== Task goal ==
Copy word for word the line containing "Segment every instance" together with all lines following it to the end of the listing below, without the pictures.

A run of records
Start

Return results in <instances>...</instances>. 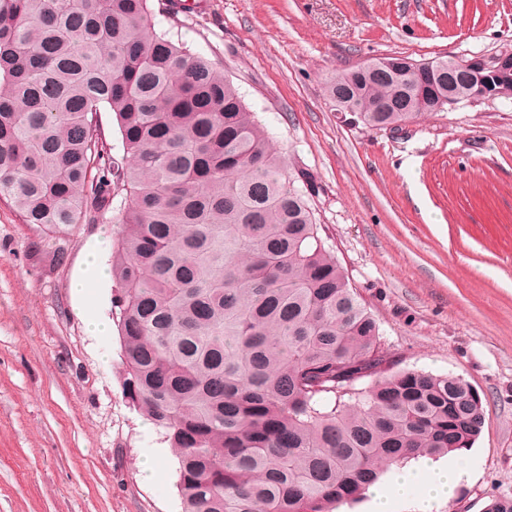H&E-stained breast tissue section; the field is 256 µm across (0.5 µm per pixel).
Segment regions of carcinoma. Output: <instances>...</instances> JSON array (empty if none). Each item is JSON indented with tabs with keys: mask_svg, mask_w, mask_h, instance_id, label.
<instances>
[{
	"mask_svg": "<svg viewBox=\"0 0 512 512\" xmlns=\"http://www.w3.org/2000/svg\"><path fill=\"white\" fill-rule=\"evenodd\" d=\"M154 14L151 0H0V202L52 236L116 225L123 389L178 459L182 512H335L411 458L463 455L481 398L396 368L320 236L313 180ZM384 61L326 78L336 110L392 129L448 106V60ZM99 123L104 133L106 142L112 148V156L116 158L122 157V140L114 114L110 112H101L99 116Z\"/></svg>",
	"mask_w": 512,
	"mask_h": 512,
	"instance_id": "1",
	"label": "carcinoma"
}]
</instances>
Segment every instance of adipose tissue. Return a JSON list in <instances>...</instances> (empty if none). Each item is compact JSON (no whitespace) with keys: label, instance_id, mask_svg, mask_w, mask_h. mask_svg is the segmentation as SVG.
<instances>
[{"label":"adipose tissue","instance_id":"ef3b65f1","mask_svg":"<svg viewBox=\"0 0 512 512\" xmlns=\"http://www.w3.org/2000/svg\"><path fill=\"white\" fill-rule=\"evenodd\" d=\"M112 278L99 245H90L84 256V267L74 274L71 282L72 294L79 302H87L90 291L107 285ZM423 477L424 485L419 495H412L415 477ZM460 471L433 459L422 457L397 467L391 486L371 487L372 512H391L395 499H412L413 512H435L437 506L449 501L458 486Z\"/></svg>","mask_w":512,"mask_h":512}]
</instances>
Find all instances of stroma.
Here are the masks:
<instances>
[{
	"instance_id": "obj_1",
	"label": "stroma",
	"mask_w": 512,
	"mask_h": 512,
	"mask_svg": "<svg viewBox=\"0 0 512 512\" xmlns=\"http://www.w3.org/2000/svg\"><path fill=\"white\" fill-rule=\"evenodd\" d=\"M156 31L220 64L290 169L398 367L463 377L485 408L437 512L512 497V99L399 130L337 111L324 82L379 57L418 62L512 42V0H205ZM105 219L59 236L0 204V512H181L177 460L123 389L117 333L89 335L70 288Z\"/></svg>"
}]
</instances>
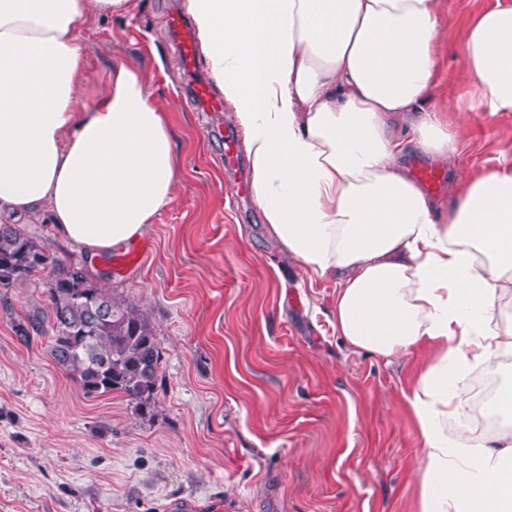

End

== Final result ==
Segment every instance of adipose tissue. Return a JSON list in <instances>...</instances> (empty if none). Each item is compact JSON (no whitespace) with keys: label, instance_id, mask_svg, mask_w, mask_h. mask_svg is the segmentation as SVG.
<instances>
[{"label":"adipose tissue","instance_id":"ef3b65f1","mask_svg":"<svg viewBox=\"0 0 512 512\" xmlns=\"http://www.w3.org/2000/svg\"><path fill=\"white\" fill-rule=\"evenodd\" d=\"M112 278L99 245H90L84 256V267L74 274L71 282L72 294L79 302H87L90 291L107 285ZM423 477L424 485L419 495H412L415 477ZM460 471L433 459L422 457L397 467L391 486L371 487L372 512H391L395 499H412L413 512H435L437 506L449 501L458 486Z\"/></svg>","mask_w":512,"mask_h":512}]
</instances>
Find all instances of stroma.
Here are the masks:
<instances>
[{
	"instance_id": "obj_1",
	"label": "stroma",
	"mask_w": 512,
	"mask_h": 512,
	"mask_svg": "<svg viewBox=\"0 0 512 512\" xmlns=\"http://www.w3.org/2000/svg\"><path fill=\"white\" fill-rule=\"evenodd\" d=\"M156 31L220 64L290 169L398 367L463 377L485 408L437 512L512 497V99L399 130L337 111L324 82L379 57L418 62L512 42V0H205ZM105 219L59 236L0 204V512H181L177 460L123 389L117 333L89 335L70 288Z\"/></svg>"
}]
</instances>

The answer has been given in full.